Scene comparison data
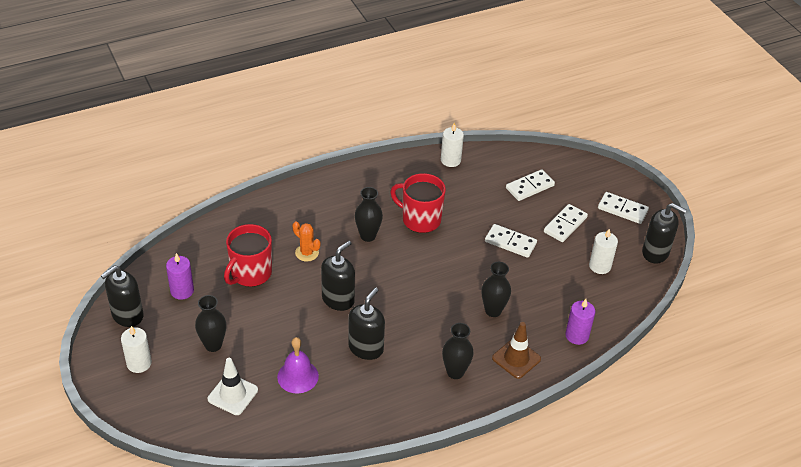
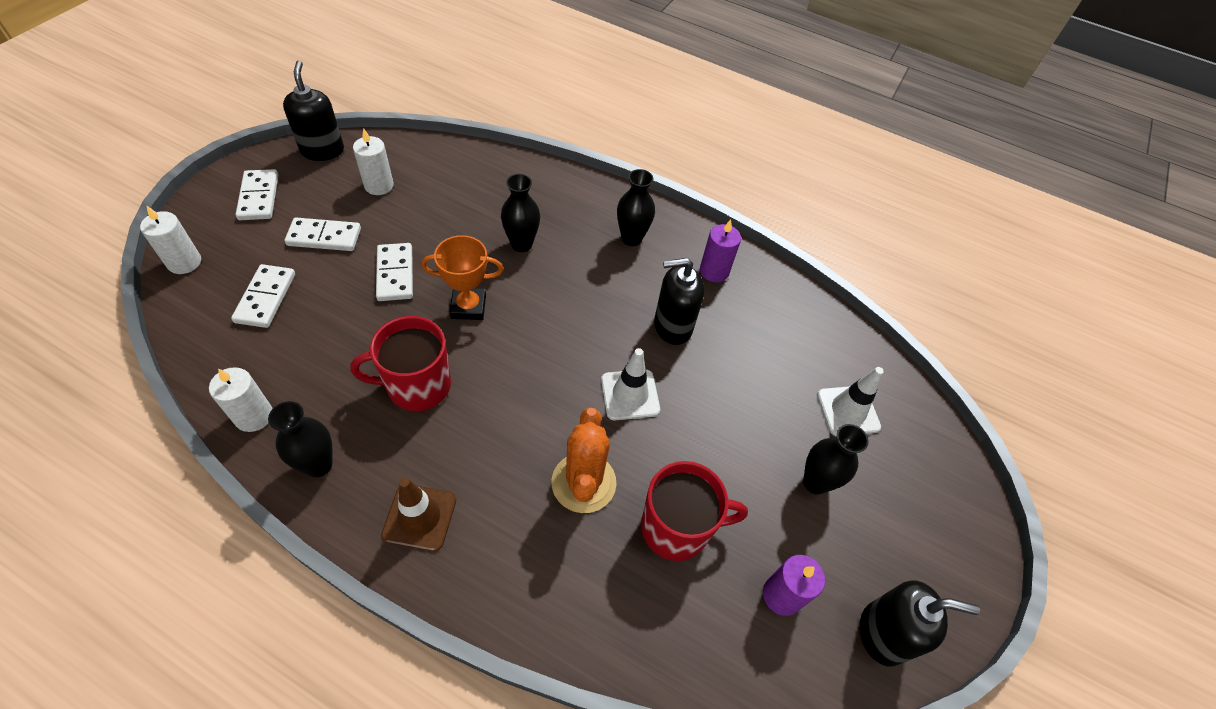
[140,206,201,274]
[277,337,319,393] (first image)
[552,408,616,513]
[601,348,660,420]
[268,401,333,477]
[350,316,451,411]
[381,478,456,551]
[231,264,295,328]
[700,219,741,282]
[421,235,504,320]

▶ **WORK INSTRUCTIONS**
Copy every record exactly, without the pictures.

▶ **ANSWER SECTION**
[140,206,201,274]
[277,337,319,393] (first image)
[552,408,616,513]
[601,348,660,420]
[268,401,333,477]
[350,316,451,411]
[381,478,456,551]
[231,264,295,328]
[700,219,741,282]
[421,235,504,320]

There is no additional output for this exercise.